▶ WORK INSTRUCTIONS:
Please transcribe exactly the lines from the first line of the records below through the line containing "D8: schottky 1N5819", including both, and omit all pictures.

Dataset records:
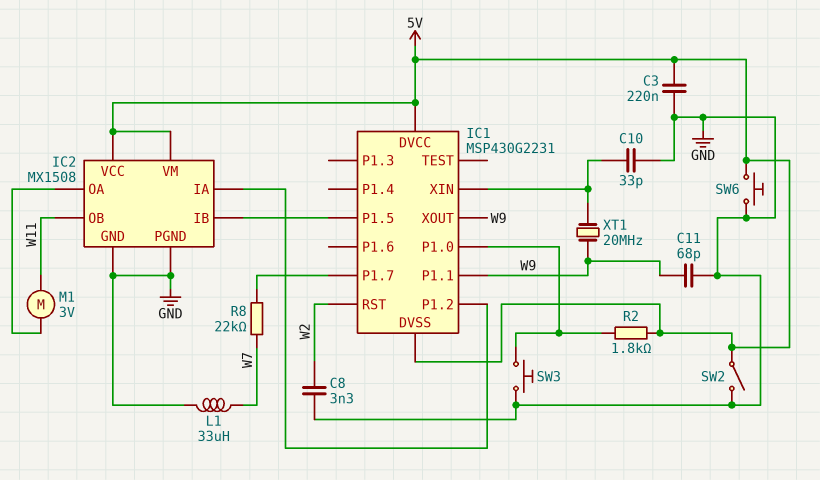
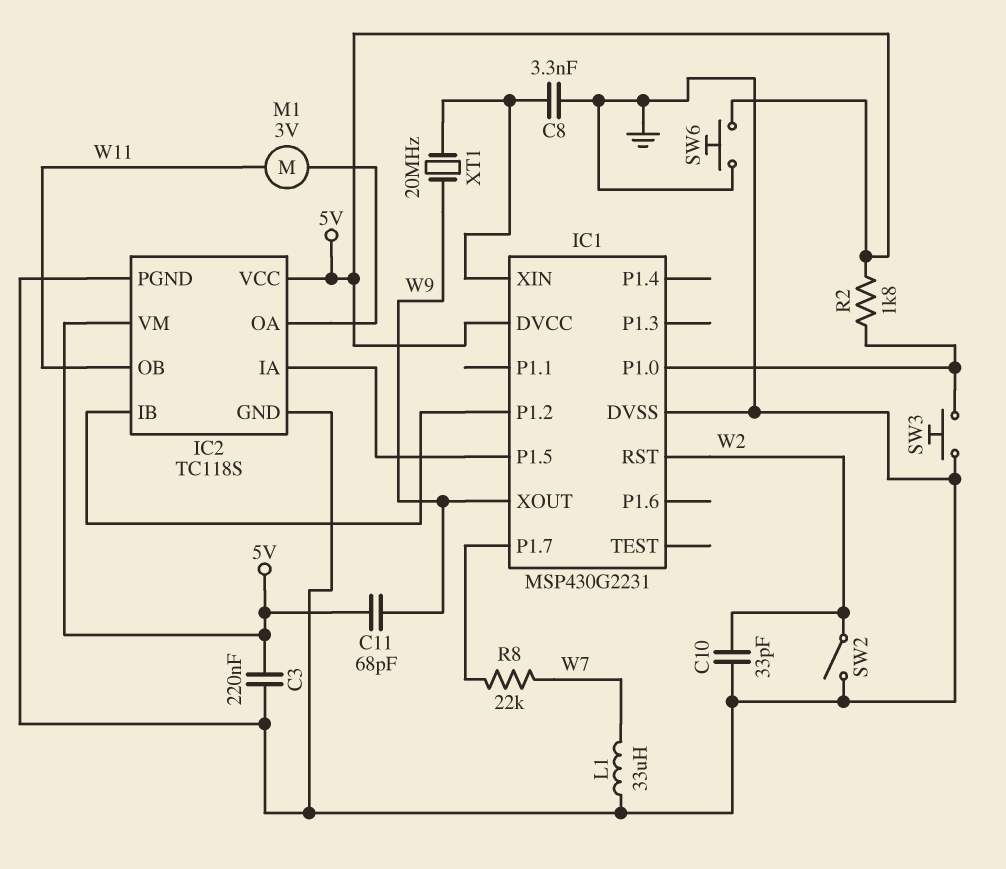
C8: 3.3nF (GND, W2) -> 3.3nF (GND, IC1/XIN)
C10: 33pF (GND, IC1/XIN) -> 33pF (GND, W2)
C11: 68pF (GND, W9) -> 68pF (5V, W9)
IC1 pin DVSS: 5V -> GND
IC1 pin P1.1: W9 -> none
IC2: MX1508 -> TC118S
IC2 pin IA: IC1/P1.2 -> IC1/P1.5
IC2 pin IB: IC1/P1.5 -> IC1/P1.2
SW2: switch (5V, GND) -> switch (GND, W2)

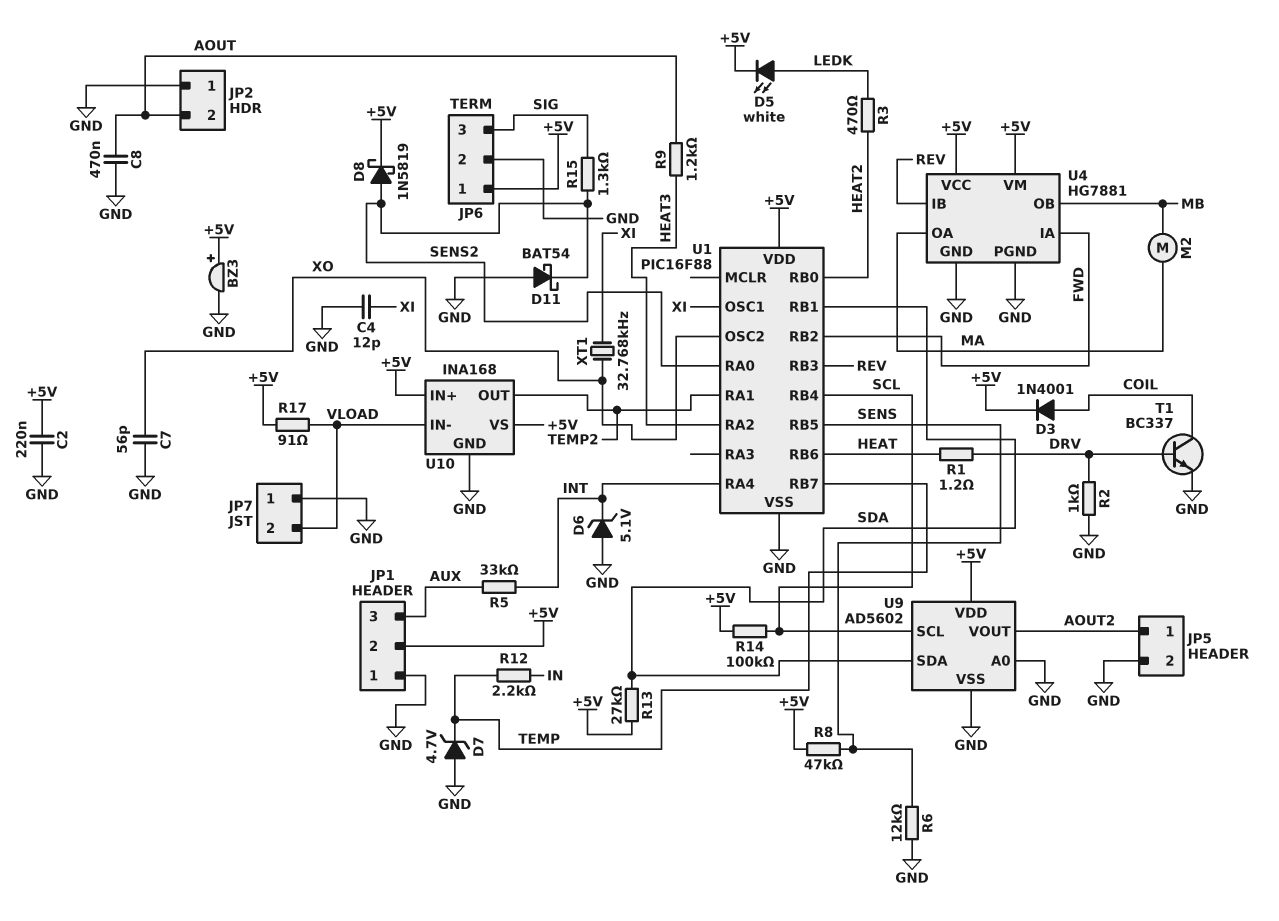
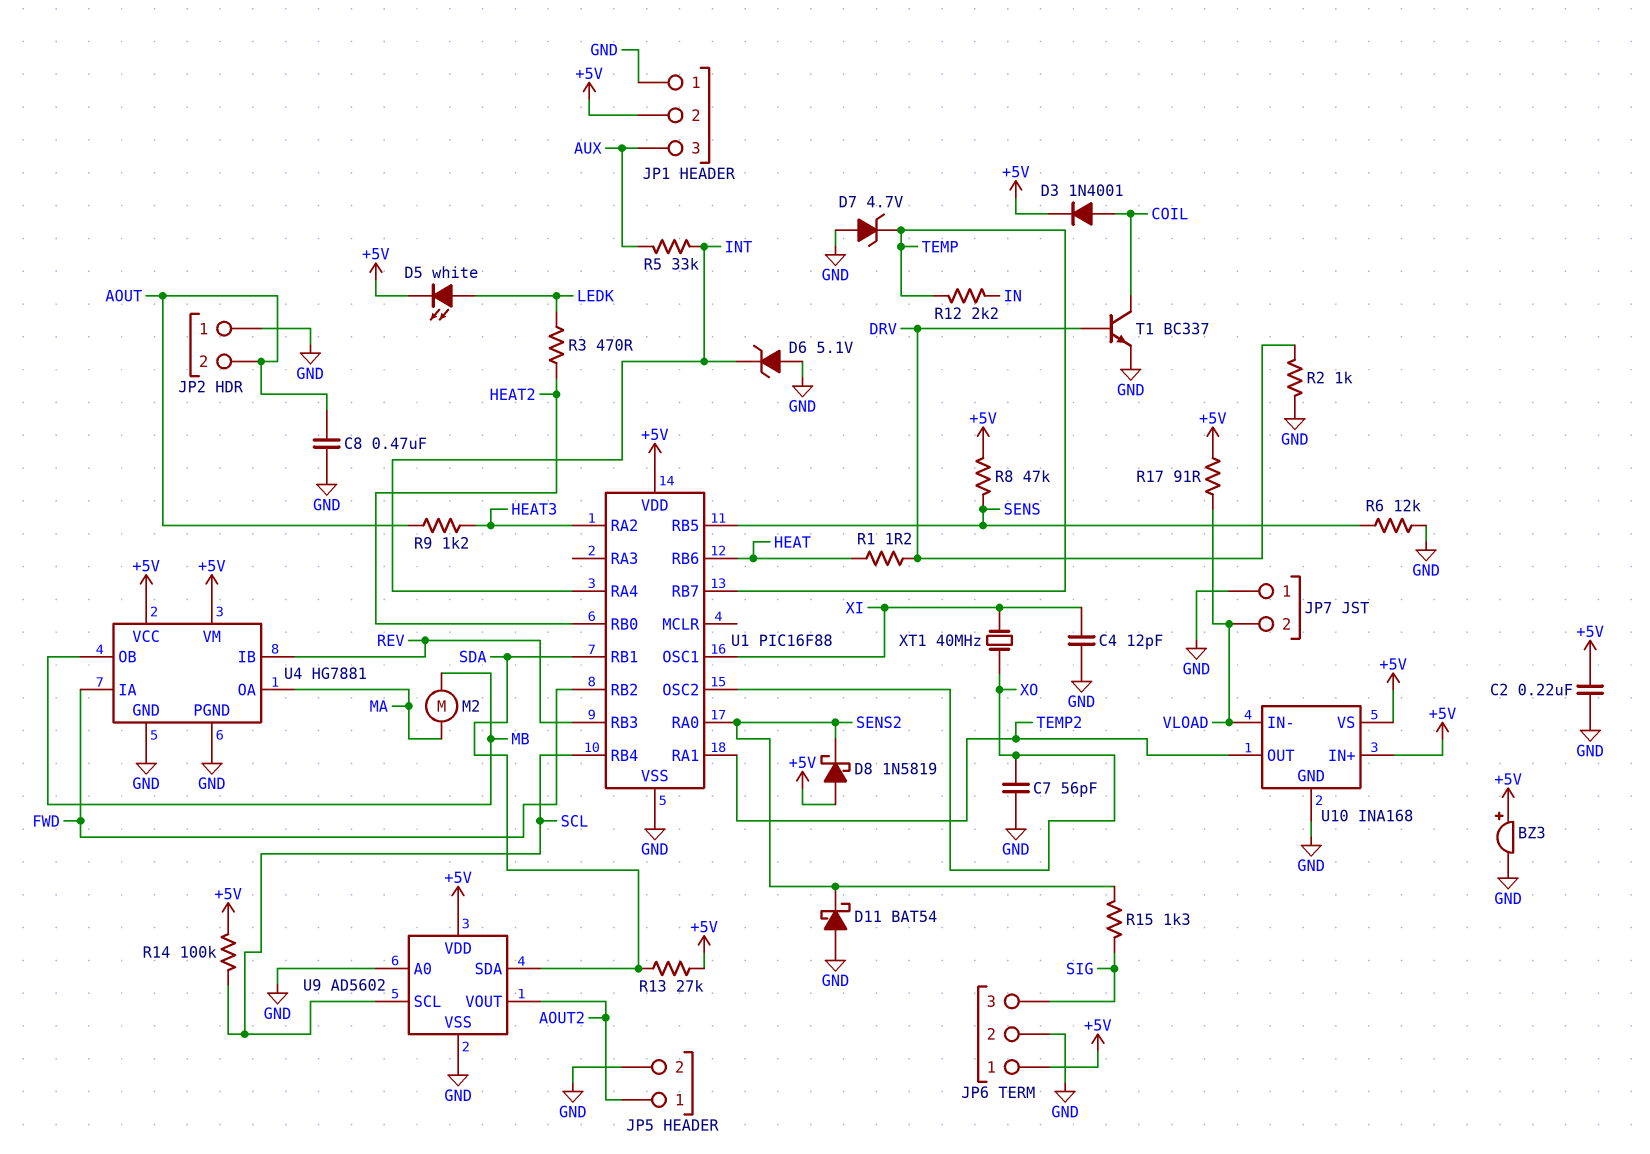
D8: schottky 1N5819 (A SENS2, K +5V) -> schottky 1N5819 (A +5V, K SENS2)
XT1: 32.768kHz (XI, XO) -> 40MHz (XI, XO)

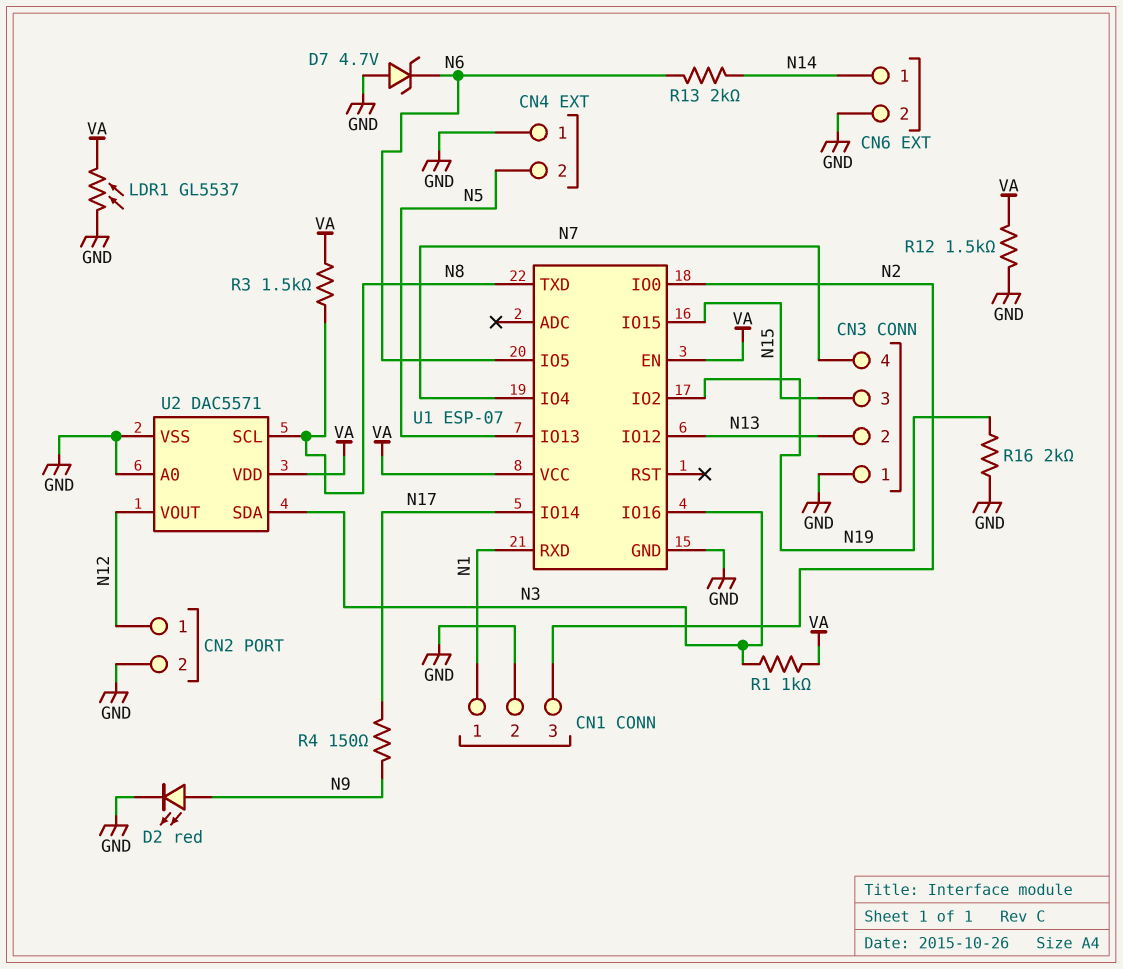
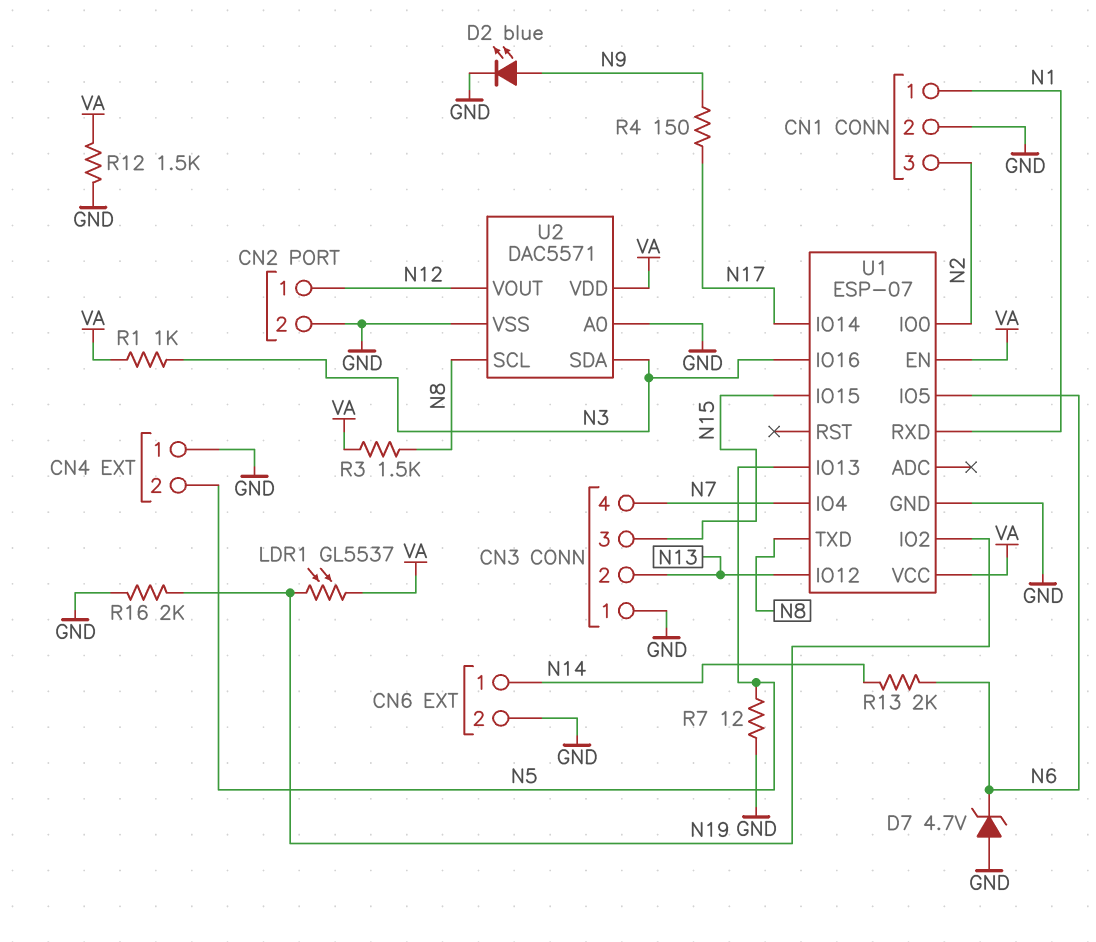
D2: LED red (A N9, K GND) -> LED blue (A N9, K GND)
LDR1: GL5537 (GND, VA) -> GL5537 (N19, VA)
R7: none -> 12 (GND, N5)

▶ ANSWER FOR THIS EXERCISE:
C8: 3.3nF (GND, W2) -> 3.3nF (GND, IC1/XIN)
C10: 33pF (GND, IC1/XIN) -> 33pF (GND, W2)
C11: 68pF (GND, W9) -> 68pF (5V, W9)
IC1 pin DVSS: 5V -> GND
IC1 pin P1.1: W9 -> none
IC2: MX1508 -> TC118S
IC2 pin IA: IC1/P1.2 -> IC1/P1.5
IC2 pin IB: IC1/P1.5 -> IC1/P1.2
SW2: switch (5V, GND) -> switch (GND, W2)

D8: schottky 1N5819 (A SENS2, K +5V) -> schottky 1N5819 (A +5V, K SENS2)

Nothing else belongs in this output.